(Material supplied):
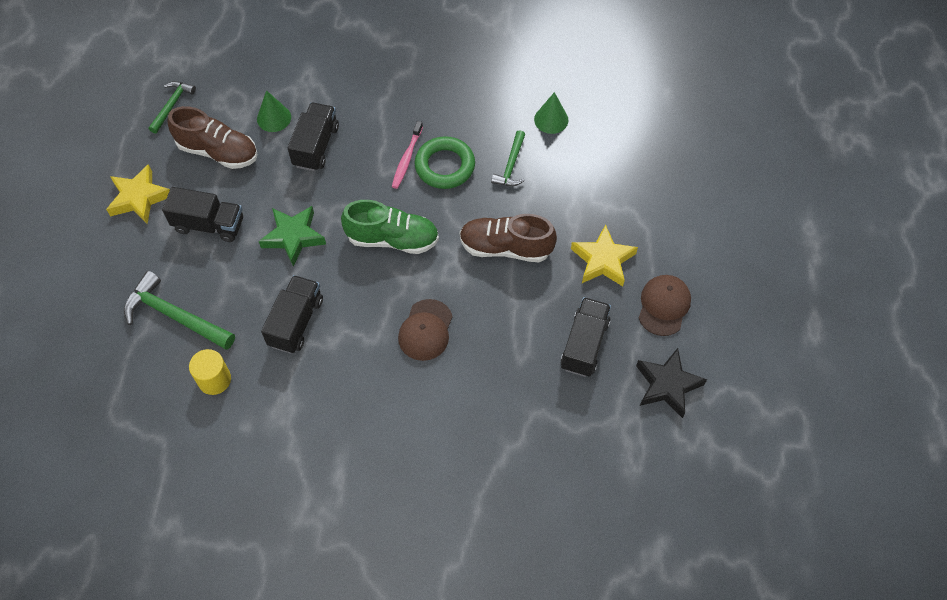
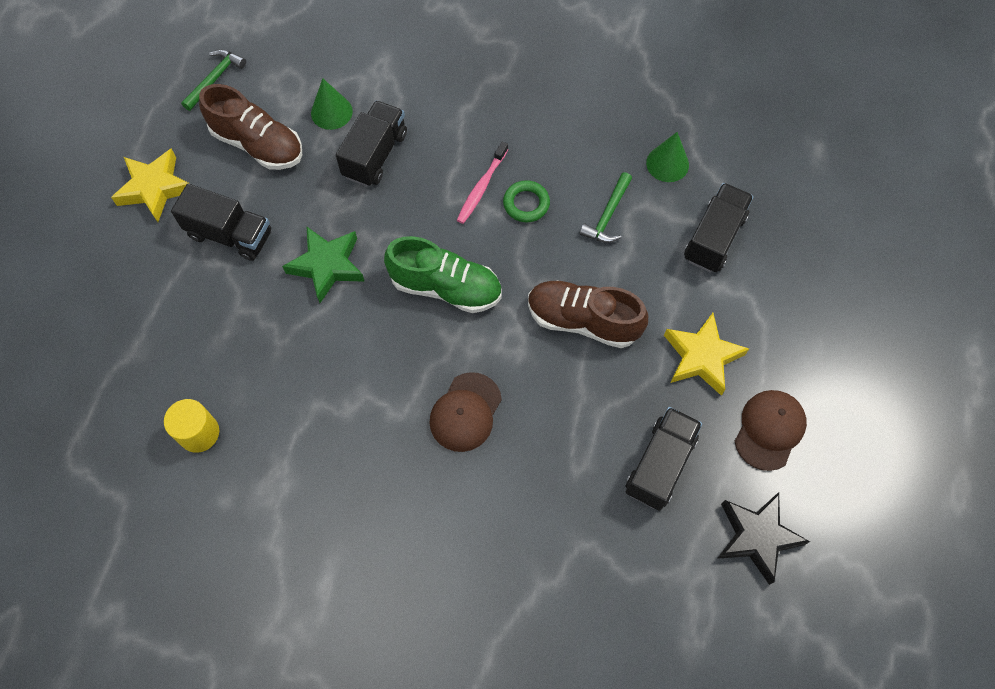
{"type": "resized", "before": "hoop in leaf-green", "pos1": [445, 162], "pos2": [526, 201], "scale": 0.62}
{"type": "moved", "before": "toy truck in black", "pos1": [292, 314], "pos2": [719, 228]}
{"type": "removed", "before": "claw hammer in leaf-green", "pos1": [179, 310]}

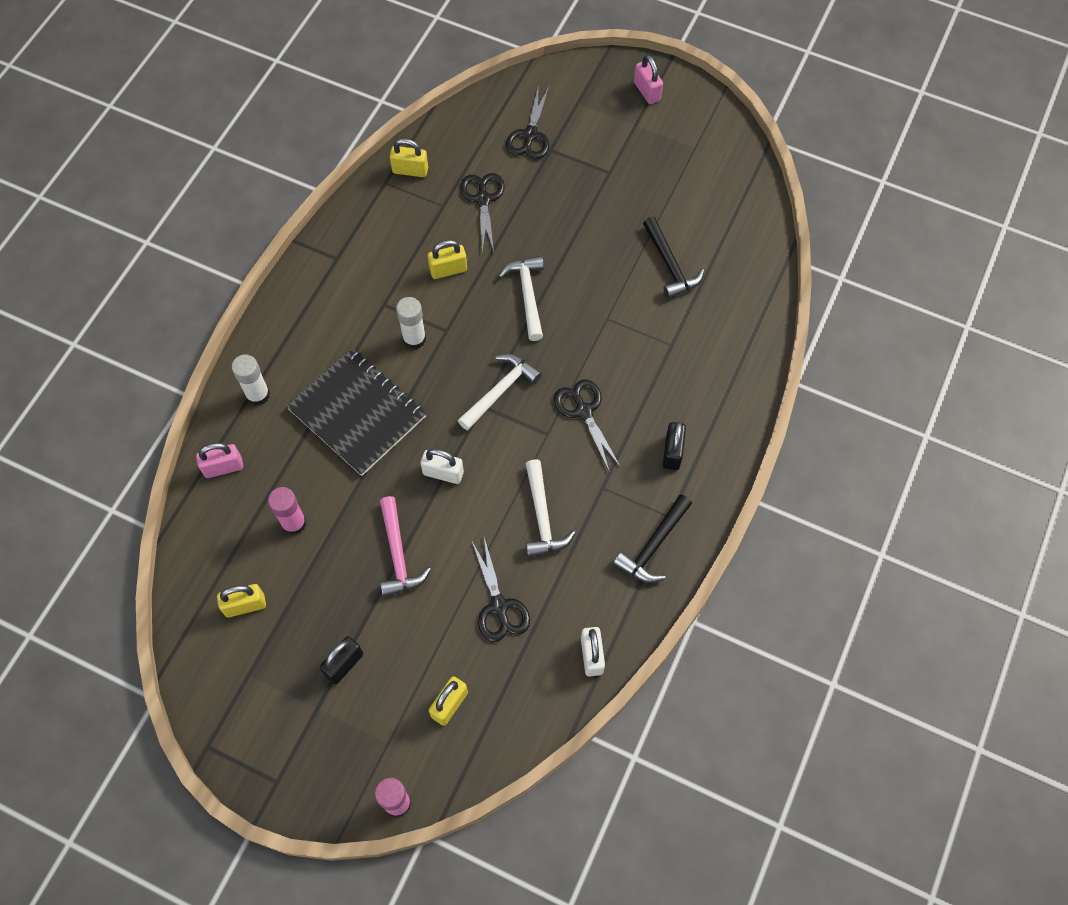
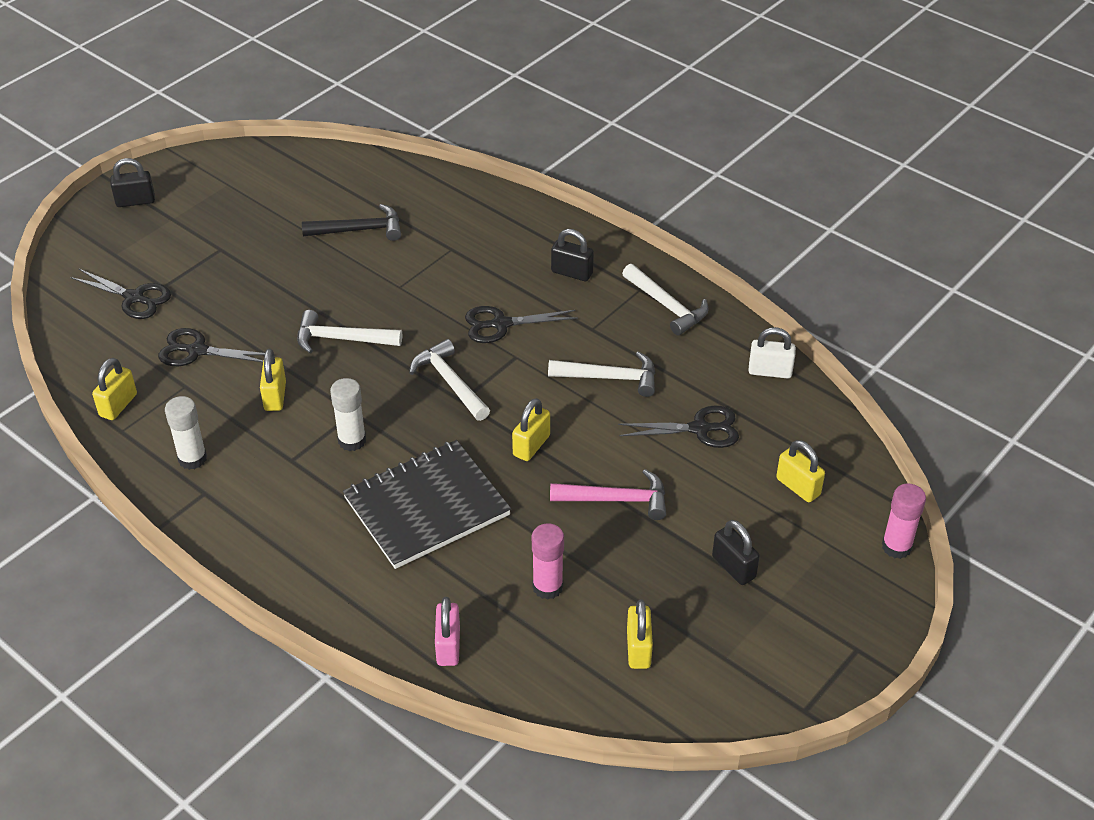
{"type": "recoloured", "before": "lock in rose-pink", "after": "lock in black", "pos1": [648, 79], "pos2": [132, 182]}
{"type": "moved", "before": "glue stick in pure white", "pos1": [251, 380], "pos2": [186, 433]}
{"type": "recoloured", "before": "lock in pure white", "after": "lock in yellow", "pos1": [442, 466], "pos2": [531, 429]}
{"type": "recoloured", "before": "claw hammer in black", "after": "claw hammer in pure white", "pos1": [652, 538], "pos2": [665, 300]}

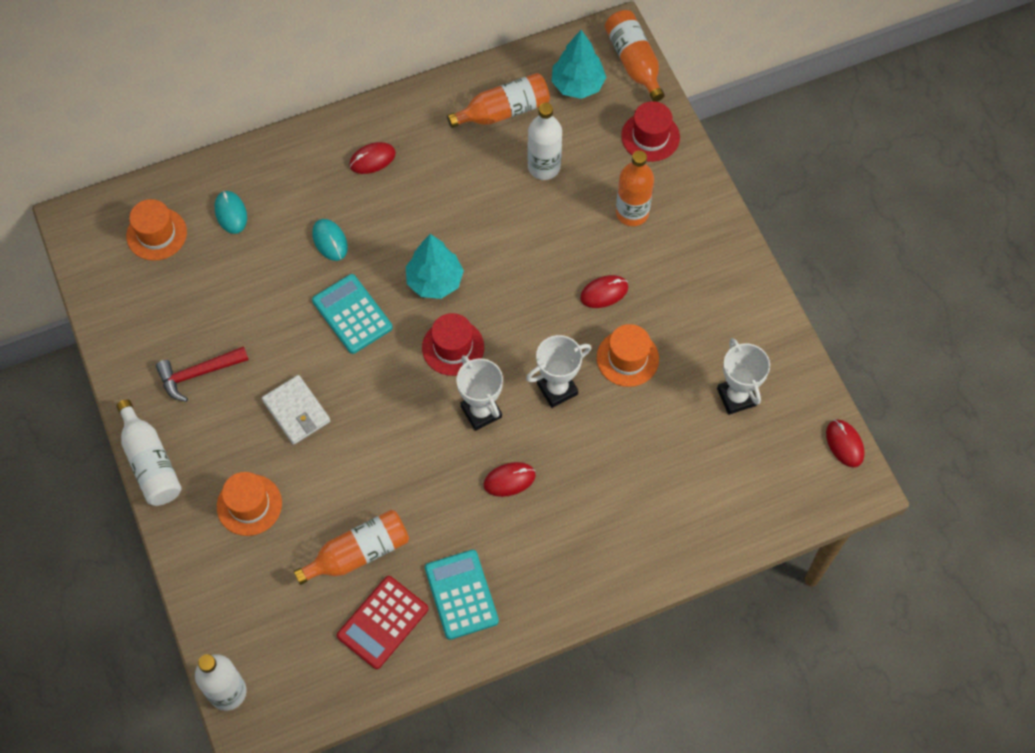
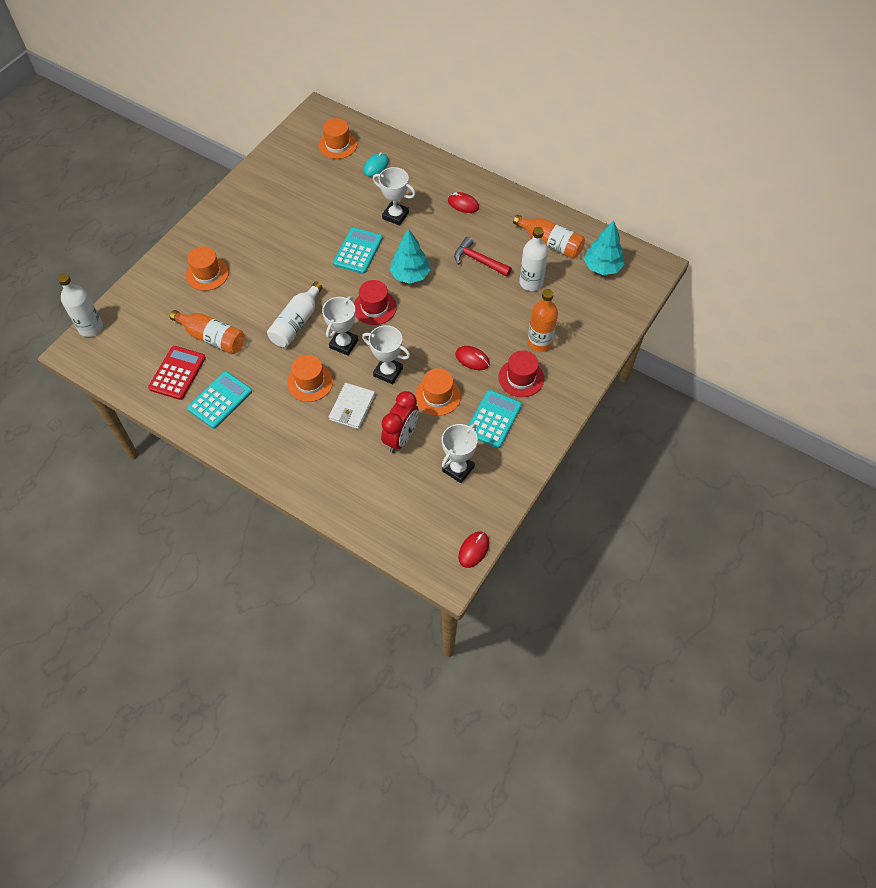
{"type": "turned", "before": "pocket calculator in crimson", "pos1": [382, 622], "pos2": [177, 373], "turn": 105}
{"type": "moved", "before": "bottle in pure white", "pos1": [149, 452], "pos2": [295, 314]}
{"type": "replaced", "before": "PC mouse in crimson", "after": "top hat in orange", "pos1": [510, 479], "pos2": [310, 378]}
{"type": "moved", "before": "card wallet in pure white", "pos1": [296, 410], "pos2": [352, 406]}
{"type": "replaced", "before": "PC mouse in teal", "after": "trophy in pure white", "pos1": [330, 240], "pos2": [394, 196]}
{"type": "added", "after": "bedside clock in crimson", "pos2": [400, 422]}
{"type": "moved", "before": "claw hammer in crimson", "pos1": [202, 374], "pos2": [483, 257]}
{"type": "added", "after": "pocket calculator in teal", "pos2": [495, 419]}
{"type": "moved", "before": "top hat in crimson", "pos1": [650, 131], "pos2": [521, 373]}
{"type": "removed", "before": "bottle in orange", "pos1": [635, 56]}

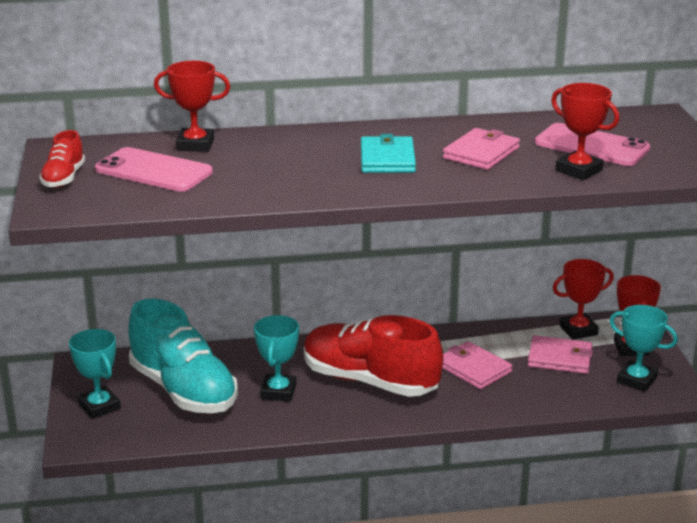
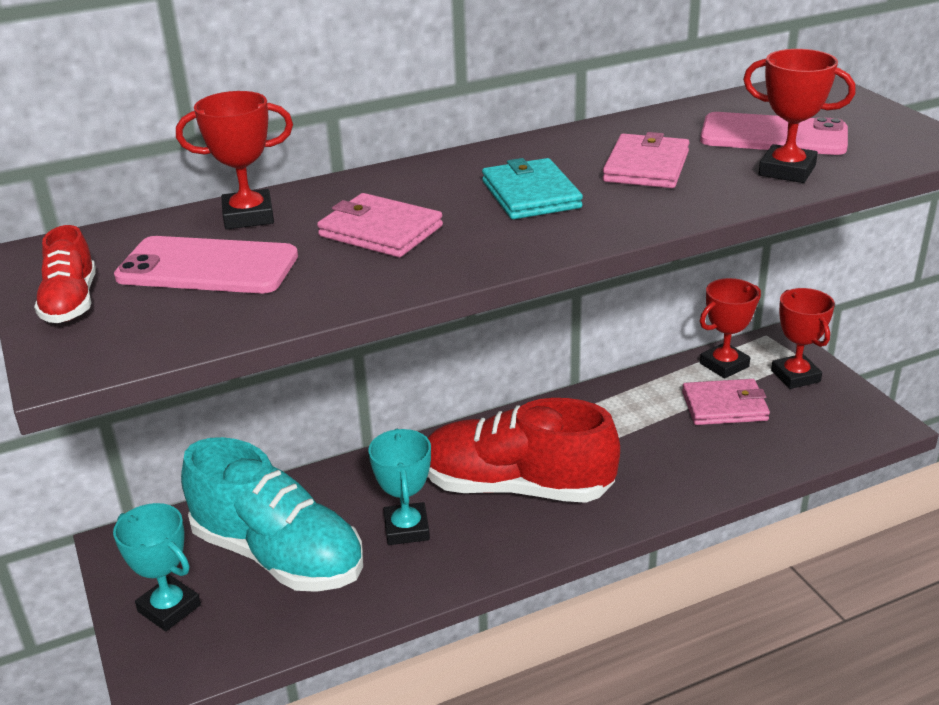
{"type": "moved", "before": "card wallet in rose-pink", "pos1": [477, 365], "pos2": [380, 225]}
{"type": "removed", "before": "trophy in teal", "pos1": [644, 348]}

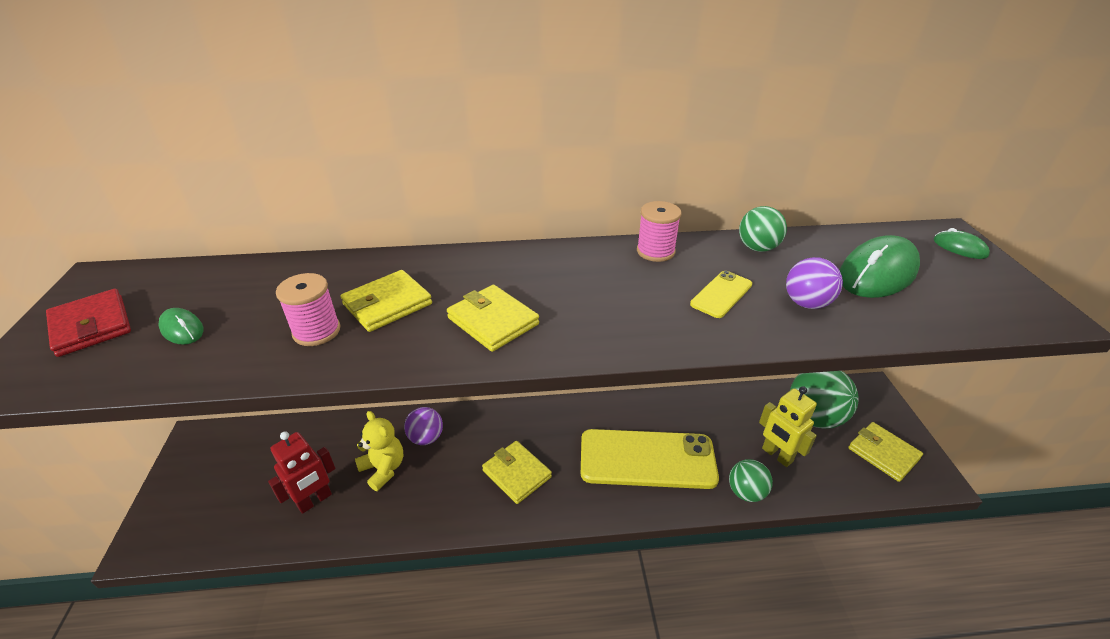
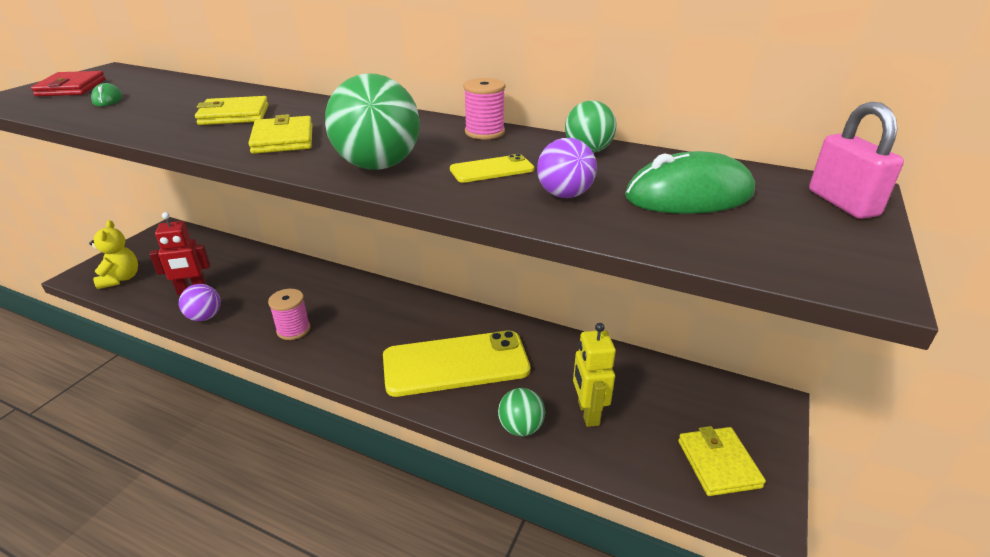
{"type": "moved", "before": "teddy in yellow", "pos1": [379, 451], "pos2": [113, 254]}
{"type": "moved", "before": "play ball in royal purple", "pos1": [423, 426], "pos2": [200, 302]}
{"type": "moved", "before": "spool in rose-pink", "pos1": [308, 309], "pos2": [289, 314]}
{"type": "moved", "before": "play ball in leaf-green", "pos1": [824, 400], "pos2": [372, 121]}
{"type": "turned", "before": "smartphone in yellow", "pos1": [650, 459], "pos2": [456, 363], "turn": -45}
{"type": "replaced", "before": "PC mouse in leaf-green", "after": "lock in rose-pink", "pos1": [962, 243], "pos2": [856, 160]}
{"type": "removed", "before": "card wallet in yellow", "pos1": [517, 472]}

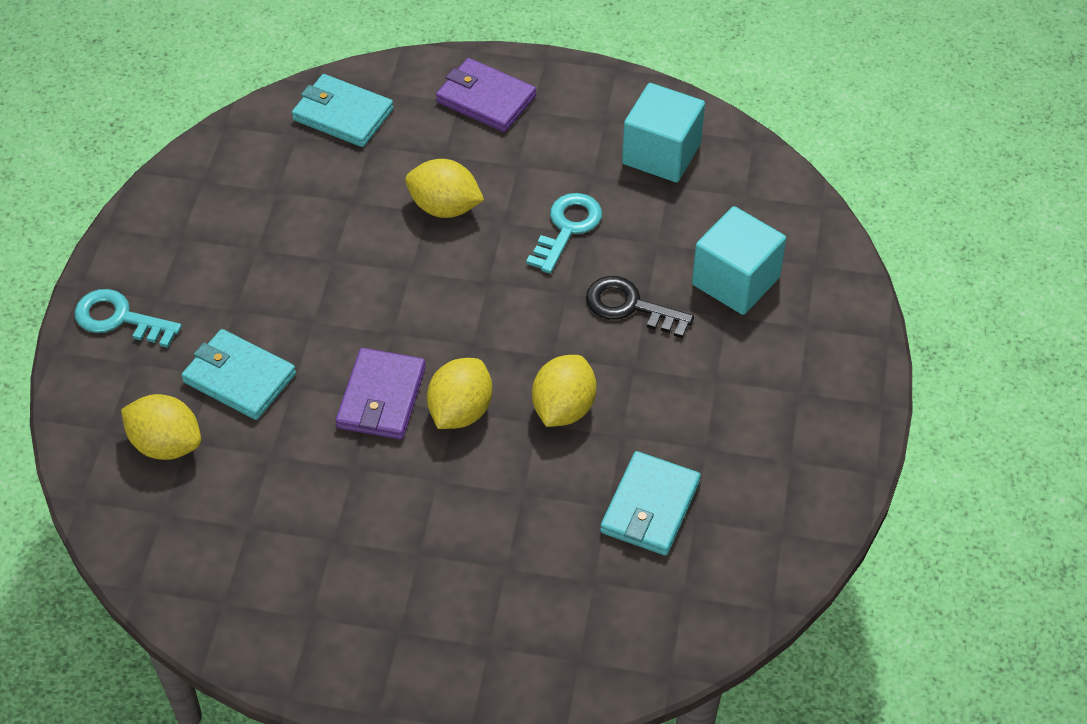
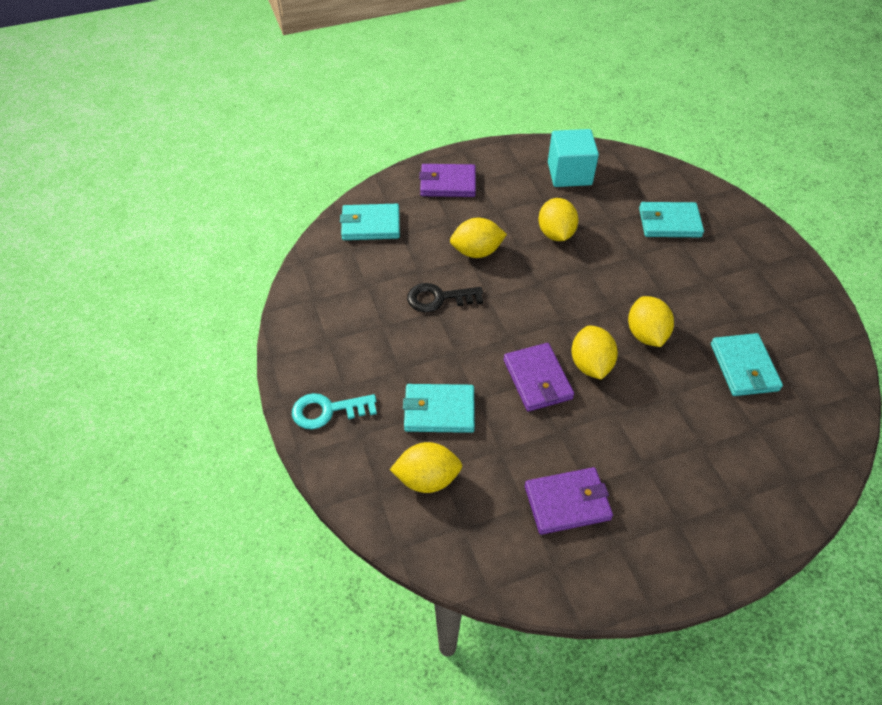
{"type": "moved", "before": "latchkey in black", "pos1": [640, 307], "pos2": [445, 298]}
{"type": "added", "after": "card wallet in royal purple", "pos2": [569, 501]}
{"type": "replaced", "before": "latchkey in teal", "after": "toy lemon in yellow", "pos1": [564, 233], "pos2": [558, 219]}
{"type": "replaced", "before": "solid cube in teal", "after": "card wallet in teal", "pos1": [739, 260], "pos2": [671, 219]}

(Required action):
Please retype the whole listing above word for word and drop the pictures.

(Exercise response):
{"type": "resized", "before": "hoop in leaf-green", "pos1": [445, 162], "pos2": [526, 201], "scale": 0.62}
{"type": "moved", "before": "toy truck in black", "pos1": [292, 314], "pos2": [719, 228]}
{"type": "removed", "before": "claw hammer in leaf-green", "pos1": [179, 310]}

{"type": "recoloured", "before": "lock in rose-pink", "after": "lock in black", "pos1": [648, 79], "pos2": [132, 182]}
{"type": "moved", "before": "glue stick in pure white", "pos1": [251, 380], "pos2": [186, 433]}
{"type": "recoloured", "before": "lock in pure white", "after": "lock in yellow", "pos1": [442, 466], "pos2": [531, 429]}
{"type": "recoloured", "before": "claw hammer in black", "after": "claw hammer in pure white", "pos1": [652, 538], "pos2": [665, 300]}

{"type": "turned", "before": "pocket calculator in crimson", "pos1": [382, 622], "pos2": [177, 373], "turn": 105}
{"type": "moved", "before": "bottle in pure white", "pos1": [149, 452], "pos2": [295, 314]}
{"type": "replaced", "before": "PC mouse in crimson", "after": "top hat in orange", "pos1": [510, 479], "pos2": [310, 378]}
{"type": "moved", "before": "card wallet in pure white", "pos1": [296, 410], "pos2": [352, 406]}
{"type": "replaced", "before": "PC mouse in teal", "after": "trophy in pure white", "pos1": [330, 240], "pos2": [394, 196]}
{"type": "added", "after": "bedside clock in crimson", "pos2": [400, 422]}
{"type": "moved", "before": "claw hammer in crimson", "pos1": [202, 374], "pos2": [483, 257]}
{"type": "added", "after": "pocket calculator in teal", "pos2": [495, 419]}
{"type": "moved", "before": "top hat in crimson", "pos1": [650, 131], "pos2": [521, 373]}
{"type": "removed", "before": "bottle in orange", "pos1": [635, 56]}

{"type": "moved", "before": "card wallet in rose-pink", "pos1": [477, 365], "pos2": [380, 225]}
{"type": "removed", "before": "trophy in teal", "pos1": [644, 348]}

{"type": "moved", "before": "teddy in yellow", "pos1": [379, 451], "pos2": [113, 254]}
{"type": "moved", "before": "play ball in royal purple", "pos1": [423, 426], "pos2": [200, 302]}
{"type": "moved", "before": "spool in rose-pink", "pos1": [308, 309], "pos2": [289, 314]}
{"type": "moved", "before": "play ball in leaf-green", "pos1": [824, 400], "pos2": [372, 121]}
{"type": "turned", "before": "smartphone in yellow", "pos1": [650, 459], "pos2": [456, 363], "turn": -45}
{"type": "replaced", "before": "PC mouse in leaf-green", "after": "lock in rose-pink", "pos1": [962, 243], "pos2": [856, 160]}
{"type": "removed", "before": "card wallet in yellow", "pos1": [517, 472]}

{"type": "moved", "before": "latchkey in black", "pos1": [640, 307], "pos2": [445, 298]}
{"type": "added", "after": "card wallet in royal purple", "pos2": [569, 501]}
{"type": "replaced", "before": "latchkey in teal", "after": "toy lemon in yellow", "pos1": [564, 233], "pos2": [558, 219]}
{"type": "replaced", "before": "solid cube in teal", "after": "card wallet in teal", "pos1": [739, 260], "pos2": [671, 219]}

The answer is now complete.